─── Records to use
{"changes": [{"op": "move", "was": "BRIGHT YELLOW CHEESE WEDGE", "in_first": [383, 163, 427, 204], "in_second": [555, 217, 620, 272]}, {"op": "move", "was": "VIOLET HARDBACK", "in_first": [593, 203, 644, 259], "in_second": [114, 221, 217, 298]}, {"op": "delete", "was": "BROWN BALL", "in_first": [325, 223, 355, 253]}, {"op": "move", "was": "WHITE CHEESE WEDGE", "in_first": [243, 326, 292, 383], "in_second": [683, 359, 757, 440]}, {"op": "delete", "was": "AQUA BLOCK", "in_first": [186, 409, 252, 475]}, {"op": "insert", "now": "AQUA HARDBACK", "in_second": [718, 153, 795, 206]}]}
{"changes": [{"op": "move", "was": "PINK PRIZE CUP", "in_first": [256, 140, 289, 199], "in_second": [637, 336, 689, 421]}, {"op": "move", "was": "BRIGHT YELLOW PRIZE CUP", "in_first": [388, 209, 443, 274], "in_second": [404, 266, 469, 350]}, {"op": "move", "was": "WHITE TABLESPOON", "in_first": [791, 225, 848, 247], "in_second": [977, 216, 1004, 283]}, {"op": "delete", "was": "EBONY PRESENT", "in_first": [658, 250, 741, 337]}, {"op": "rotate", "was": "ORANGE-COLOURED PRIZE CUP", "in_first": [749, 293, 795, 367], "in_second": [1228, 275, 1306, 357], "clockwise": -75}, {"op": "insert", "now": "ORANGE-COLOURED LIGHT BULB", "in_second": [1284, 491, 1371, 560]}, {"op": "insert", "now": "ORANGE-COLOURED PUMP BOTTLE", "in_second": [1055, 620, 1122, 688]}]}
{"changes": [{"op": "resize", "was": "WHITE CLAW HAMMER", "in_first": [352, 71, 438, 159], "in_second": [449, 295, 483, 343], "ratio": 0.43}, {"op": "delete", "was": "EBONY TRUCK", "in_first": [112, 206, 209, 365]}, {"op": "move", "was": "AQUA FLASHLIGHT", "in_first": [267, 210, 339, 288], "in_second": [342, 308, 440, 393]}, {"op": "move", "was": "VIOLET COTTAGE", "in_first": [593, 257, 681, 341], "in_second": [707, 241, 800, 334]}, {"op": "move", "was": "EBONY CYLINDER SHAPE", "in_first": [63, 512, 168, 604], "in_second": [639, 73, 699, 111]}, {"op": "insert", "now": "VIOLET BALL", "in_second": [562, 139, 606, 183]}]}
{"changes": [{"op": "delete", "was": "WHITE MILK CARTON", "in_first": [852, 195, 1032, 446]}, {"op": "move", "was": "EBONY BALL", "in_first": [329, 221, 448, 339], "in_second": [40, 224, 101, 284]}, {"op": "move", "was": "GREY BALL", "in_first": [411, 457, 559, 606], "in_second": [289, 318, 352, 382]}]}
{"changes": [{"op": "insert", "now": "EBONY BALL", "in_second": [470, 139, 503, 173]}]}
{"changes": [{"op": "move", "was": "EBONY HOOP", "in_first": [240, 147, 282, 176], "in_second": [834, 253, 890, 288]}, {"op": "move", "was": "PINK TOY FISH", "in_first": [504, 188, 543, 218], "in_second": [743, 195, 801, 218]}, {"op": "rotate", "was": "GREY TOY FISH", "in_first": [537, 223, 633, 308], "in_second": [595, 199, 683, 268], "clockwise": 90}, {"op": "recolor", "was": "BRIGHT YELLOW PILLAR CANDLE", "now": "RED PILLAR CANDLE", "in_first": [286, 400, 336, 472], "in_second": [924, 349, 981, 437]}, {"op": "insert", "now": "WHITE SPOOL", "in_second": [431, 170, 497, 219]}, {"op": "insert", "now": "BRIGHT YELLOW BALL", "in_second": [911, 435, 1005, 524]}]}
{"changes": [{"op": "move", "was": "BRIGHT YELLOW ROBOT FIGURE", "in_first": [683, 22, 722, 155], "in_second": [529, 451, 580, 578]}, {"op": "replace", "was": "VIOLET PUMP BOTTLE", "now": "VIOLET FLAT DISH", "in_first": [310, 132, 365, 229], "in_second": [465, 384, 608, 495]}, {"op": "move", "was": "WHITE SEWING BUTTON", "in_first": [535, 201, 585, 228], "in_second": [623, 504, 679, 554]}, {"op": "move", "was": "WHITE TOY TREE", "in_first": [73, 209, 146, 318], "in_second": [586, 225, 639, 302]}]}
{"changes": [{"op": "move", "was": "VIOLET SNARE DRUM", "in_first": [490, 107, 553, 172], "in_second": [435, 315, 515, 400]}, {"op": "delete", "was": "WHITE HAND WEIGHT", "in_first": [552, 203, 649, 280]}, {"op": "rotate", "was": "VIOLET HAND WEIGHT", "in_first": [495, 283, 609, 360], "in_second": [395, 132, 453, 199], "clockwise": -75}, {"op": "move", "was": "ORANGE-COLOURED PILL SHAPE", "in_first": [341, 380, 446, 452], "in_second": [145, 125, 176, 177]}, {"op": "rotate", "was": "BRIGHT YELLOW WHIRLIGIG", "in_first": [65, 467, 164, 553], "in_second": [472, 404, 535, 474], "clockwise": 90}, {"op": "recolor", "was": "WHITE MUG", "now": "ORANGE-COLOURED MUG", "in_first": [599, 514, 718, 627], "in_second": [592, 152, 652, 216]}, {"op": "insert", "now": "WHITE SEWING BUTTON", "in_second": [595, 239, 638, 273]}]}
──────
_Exercise_. Copy out the records once more, with nothing altered.

_Answer area_.
{"changes": [{"op": "move", "was": "BRIGHT YELLOW CHEESE WEDGE", "in_first": [383, 163, 427, 204], "in_second": [555, 217, 620, 272]}, {"op": "move", "was": "VIOLET HARDBACK", "in_first": [593, 203, 644, 259], "in_second": [114, 221, 217, 298]}, {"op": "delete", "was": "BROWN BALL", "in_first": [325, 223, 355, 253]}, {"op": "move", "was": "WHITE CHEESE WEDGE", "in_first": [243, 326, 292, 383], "in_second": [683, 359, 757, 440]}, {"op": "delete", "was": "AQUA BLOCK", "in_first": [186, 409, 252, 475]}, {"op": "insert", "now": "AQUA HARDBACK", "in_second": [718, 153, 795, 206]}]}
{"changes": [{"op": "move", "was": "PINK PRIZE CUP", "in_first": [256, 140, 289, 199], "in_second": [637, 336, 689, 421]}, {"op": "move", "was": "BRIGHT YELLOW PRIZE CUP", "in_first": [388, 209, 443, 274], "in_second": [404, 266, 469, 350]}, {"op": "move", "was": "WHITE TABLESPOON", "in_first": [791, 225, 848, 247], "in_second": [977, 216, 1004, 283]}, {"op": "delete", "was": "EBONY PRESENT", "in_first": [658, 250, 741, 337]}, {"op": "rotate", "was": "ORANGE-COLOURED PRIZE CUP", "in_first": [749, 293, 795, 367], "in_second": [1228, 275, 1306, 357], "clockwise": -75}, {"op": "insert", "now": "ORANGE-COLOURED LIGHT BULB", "in_second": [1284, 491, 1371, 560]}, {"op": "insert", "now": "ORANGE-COLOURED PUMP BOTTLE", "in_second": [1055, 620, 1122, 688]}]}
{"changes": [{"op": "resize", "was": "WHITE CLAW HAMMER", "in_first": [352, 71, 438, 159], "in_second": [449, 295, 483, 343], "ratio": 0.43}, {"op": "delete", "was": "EBONY TRUCK", "in_first": [112, 206, 209, 365]}, {"op": "move", "was": "AQUA FLASHLIGHT", "in_first": [267, 210, 339, 288], "in_second": [342, 308, 440, 393]}, {"op": "move", "was": "VIOLET COTTAGE", "in_first": [593, 257, 681, 341], "in_second": [707, 241, 800, 334]}, {"op": "move", "was": "EBONY CYLINDER SHAPE", "in_first": [63, 512, 168, 604], "in_second": [639, 73, 699, 111]}, {"op": "insert", "now": "VIOLET BALL", "in_second": [562, 139, 606, 183]}]}
{"changes": [{"op": "delete", "was": "WHITE MILK CARTON", "in_first": [852, 195, 1032, 446]}, {"op": "move", "was": "EBONY BALL", "in_first": [329, 221, 448, 339], "in_second": [40, 224, 101, 284]}, {"op": "move", "was": "GREY BALL", "in_first": [411, 457, 559, 606], "in_second": [289, 318, 352, 382]}]}
{"changes": [{"op": "insert", "now": "EBONY BALL", "in_second": [470, 139, 503, 173]}]}
{"changes": [{"op": "move", "was": "EBONY HOOP", "in_first": [240, 147, 282, 176], "in_second": [834, 253, 890, 288]}, {"op": "move", "was": "PINK TOY FISH", "in_first": [504, 188, 543, 218], "in_second": [743, 195, 801, 218]}, {"op": "rotate", "was": "GREY TOY FISH", "in_first": [537, 223, 633, 308], "in_second": [595, 199, 683, 268], "clockwise": 90}, {"op": "recolor", "was": "BRIGHT YELLOW PILLAR CANDLE", "now": "RED PILLAR CANDLE", "in_first": [286, 400, 336, 472], "in_second": [924, 349, 981, 437]}, {"op": "insert", "now": "WHITE SPOOL", "in_second": [431, 170, 497, 219]}, {"op": "insert", "now": "BRIGHT YELLOW BALL", "in_second": [911, 435, 1005, 524]}]}
{"changes": [{"op": "move", "was": "BRIGHT YELLOW ROBOT FIGURE", "in_first": [683, 22, 722, 155], "in_second": [529, 451, 580, 578]}, {"op": "replace", "was": "VIOLET PUMP BOTTLE", "now": "VIOLET FLAT DISH", "in_first": [310, 132, 365, 229], "in_second": [465, 384, 608, 495]}, {"op": "move", "was": "WHITE SEWING BUTTON", "in_first": [535, 201, 585, 228], "in_second": [623, 504, 679, 554]}, {"op": "move", "was": "WHITE TOY TREE", "in_first": [73, 209, 146, 318], "in_second": [586, 225, 639, 302]}]}
{"changes": [{"op": "move", "was": "VIOLET SNARE DRUM", "in_first": [490, 107, 553, 172], "in_second": [435, 315, 515, 400]}, {"op": "delete", "was": "WHITE HAND WEIGHT", "in_first": [552, 203, 649, 280]}, {"op": "rotate", "was": "VIOLET HAND WEIGHT", "in_first": [495, 283, 609, 360], "in_second": [395, 132, 453, 199], "clockwise": -75}, {"op": "move", "was": "ORANGE-COLOURED PILL SHAPE", "in_first": [341, 380, 446, 452], "in_second": [145, 125, 176, 177]}, {"op": "rotate", "was": "BRIGHT YELLOW WHIRLIGIG", "in_first": [65, 467, 164, 553], "in_second": [472, 404, 535, 474], "clockwise": 90}, {"op": "recolor", "was": "WHITE MUG", "now": "ORANGE-COLOURED MUG", "in_first": [599, 514, 718, 627], "in_second": [592, 152, 652, 216]}, {"op": "insert", "now": "WHITE SEWING BUTTON", "in_second": [595, 239, 638, 273]}]}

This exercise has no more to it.